### EXERCISE DIRECTIONS
Start the copy at the line holding "brown vase [462,68,596,268]" and continue it exactly through the last line of the entries, leaving out pictures and anything else.

(Coordinate-based object records)
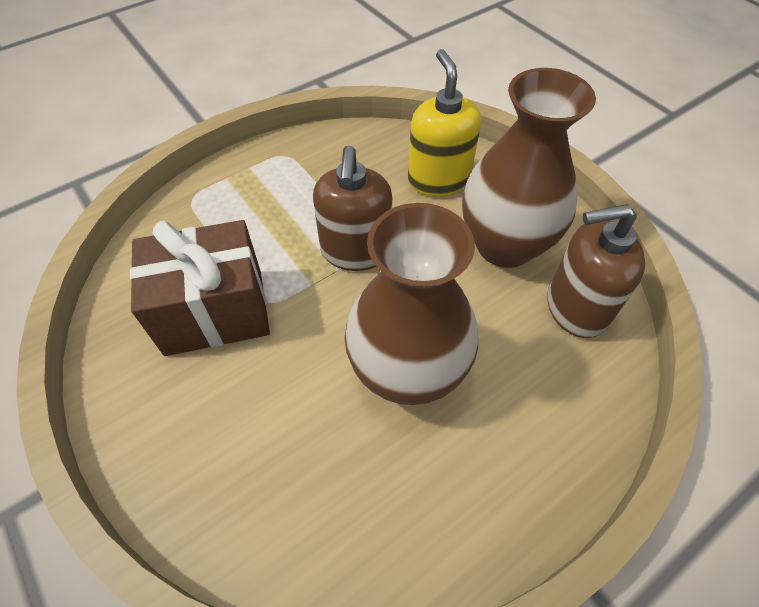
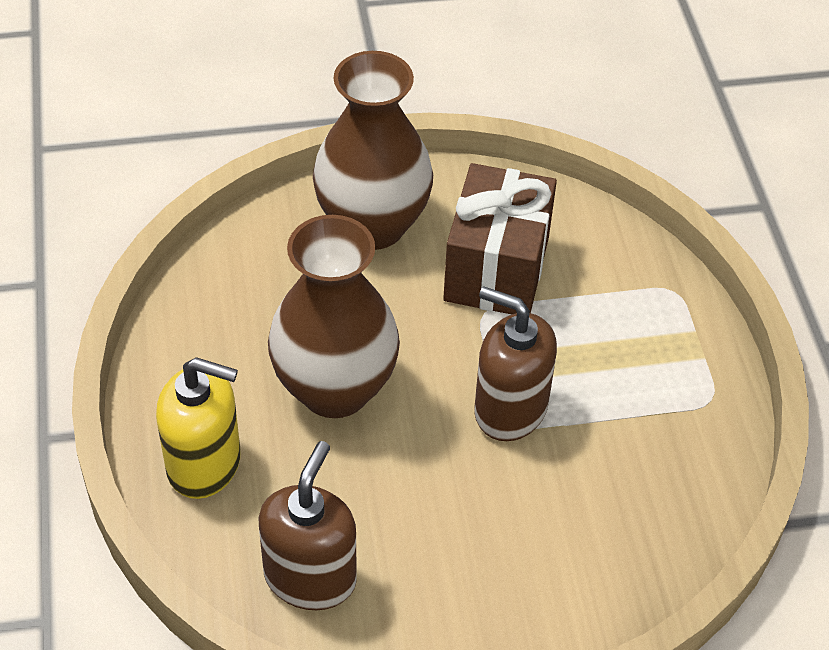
camera: 115 degrees right, 5 degrees down
yellow soap dispenser [408,49,481,197] -> yellow soap dispenser moved to [156,357,241,499]
brown vase [462,68,596,268] -> brown vase moved to [313,51,433,250]

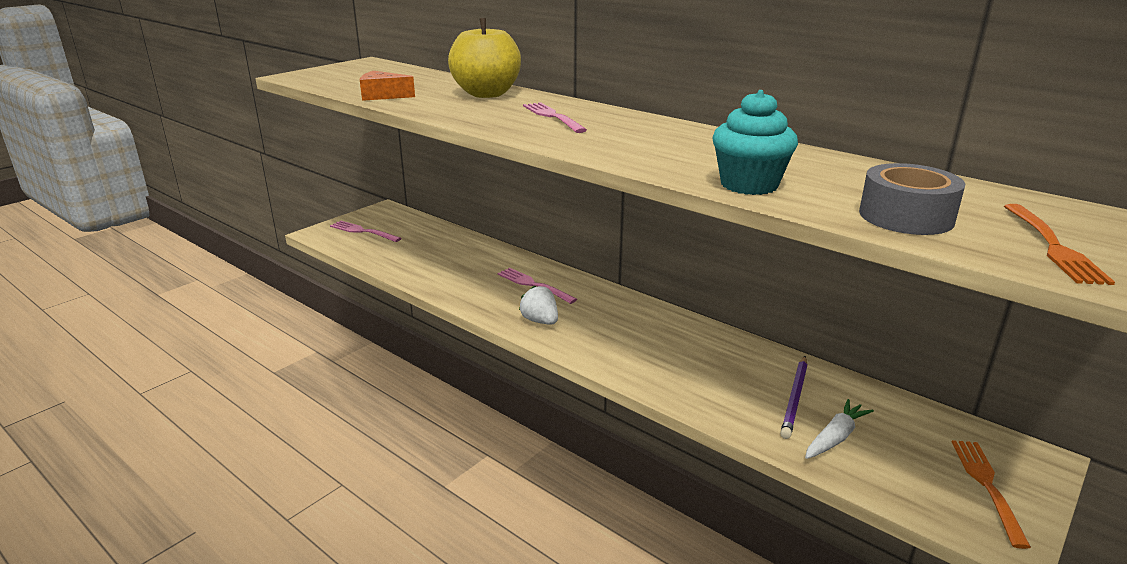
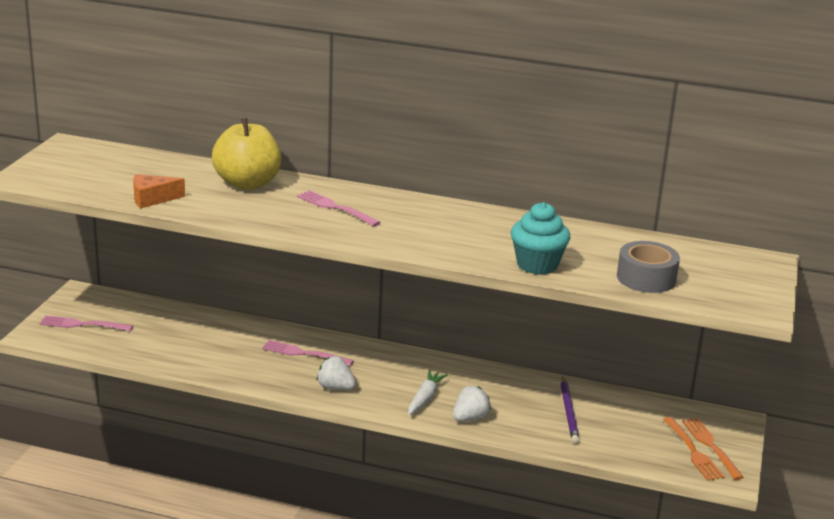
camera: 25 degrees left, 0 degrees up
white carrot [805,399,874,459] -> white carrot moved to [408,370,448,415]
orange fork [1004,204,1115,285] -> orange fork moved to [663,417,724,481]
none -> white strawberry [453,386,491,421]

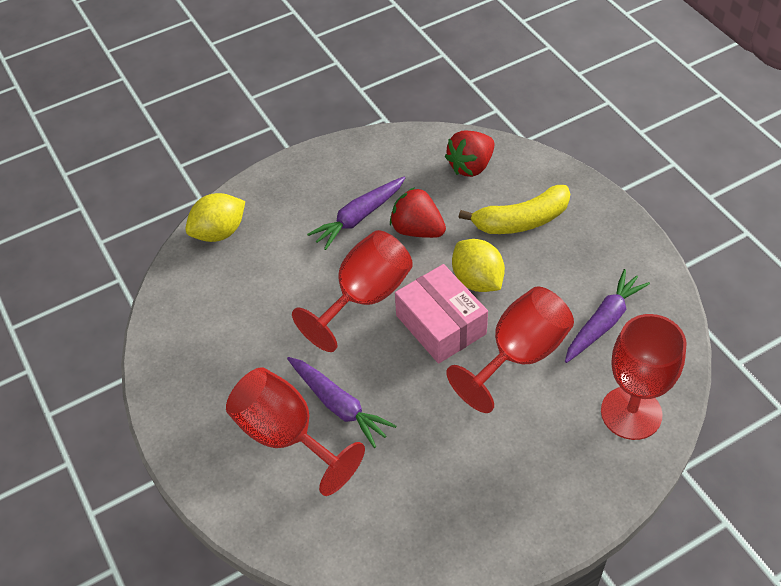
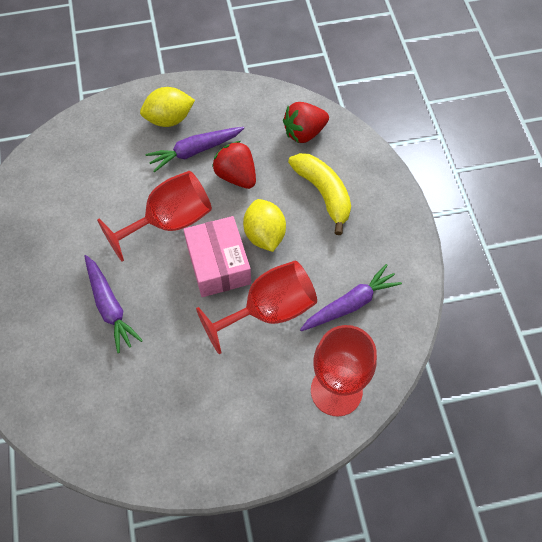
camera: 15 degrees right, 10 degrees up
yellow lemon [185,193,245,242] -> yellow lemon moved to [140,87,195,127]
red goblet [226,368,365,496] -> none
yellow banana [459,185,570,234] -> yellow banana turned 120 degrees counterclockwise [288,153,351,235]

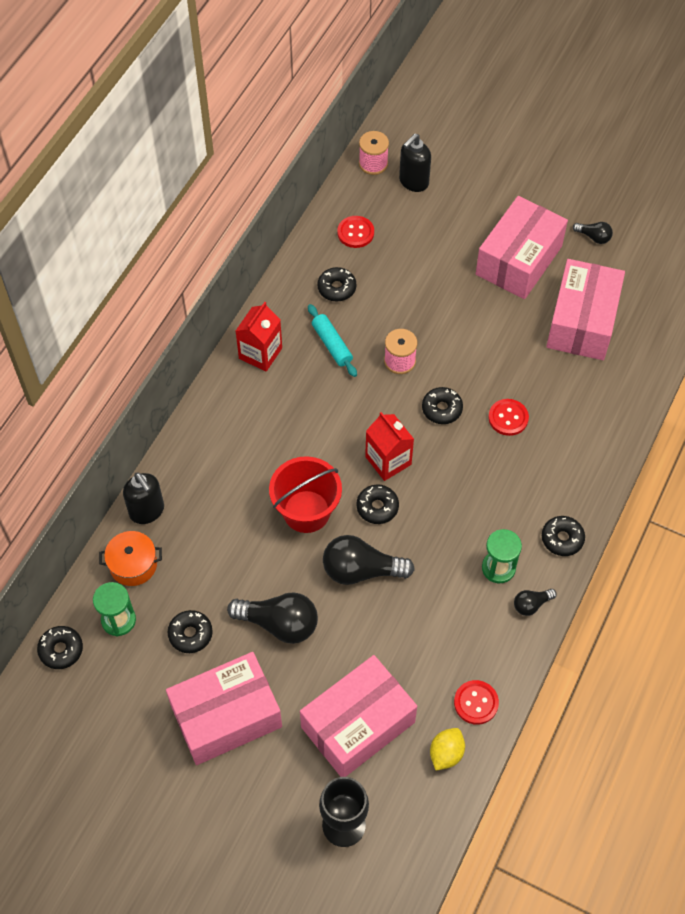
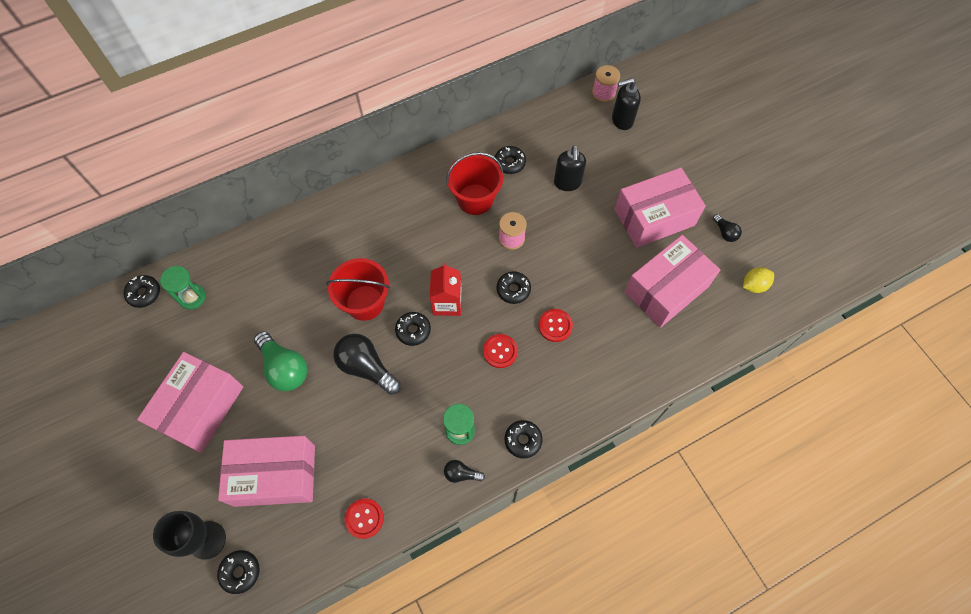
camera: 35 degrees right, 5 degrees up
orange pot [99,531,162,586] -> none
black soap dispenser [123,472,164,524] -> black soap dispenser moved to [554,145,586,191]
pink box [166,652,282,765] -> pink box turned 75 degrees counterclockwise [137,352,243,453]
black donut [168,610,213,653] -> black donut moved to [217,550,260,594]
black light bulb [227,592,318,644] -> green light bulb [254,331,307,391]
red carton [236,302,282,372] -> none
turquoise rolling pin [308,304,357,377] -> red bucket [446,152,503,215]
red button [337,216,374,248] -> red button moved to [483,334,518,368]
yellow lemon [430,728,465,770] -> yellow lemon moved to [743,267,774,293]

### RESPONSE TO THE EXERCISE
brown vase [462,68,596,268] -> brown vase moved to [313,51,433,250]

camera: 25 degrees left, 0 degrees up
white carrot [805,399,874,459] -> white carrot moved to [408,370,448,415]
orange fork [1004,204,1115,285] -> orange fork moved to [663,417,724,481]
none -> white strawberry [453,386,491,421]

camera: 15 degrees right, 10 degrees up
yellow lemon [185,193,245,242] -> yellow lemon moved to [140,87,195,127]
red goblet [226,368,365,496] -> none
yellow banana [459,185,570,234] -> yellow banana turned 120 degrees counterclockwise [288,153,351,235]

camera: 35 degrees right, 5 degrees up
orange pot [99,531,162,586] -> none
black soap dispenser [123,472,164,524] -> black soap dispenser moved to [554,145,586,191]
pink box [166,652,282,765] -> pink box turned 75 degrees counterclockwise [137,352,243,453]
black donut [168,610,213,653] -> black donut moved to [217,550,260,594]
black light bulb [227,592,318,644] -> green light bulb [254,331,307,391]
red carton [236,302,282,372] -> none
turquoise rolling pin [308,304,357,377] -> red bucket [446,152,503,215]
red button [337,216,374,248] -> red button moved to [483,334,518,368]
yellow lemon [430,728,465,770] -> yellow lemon moved to [743,267,774,293]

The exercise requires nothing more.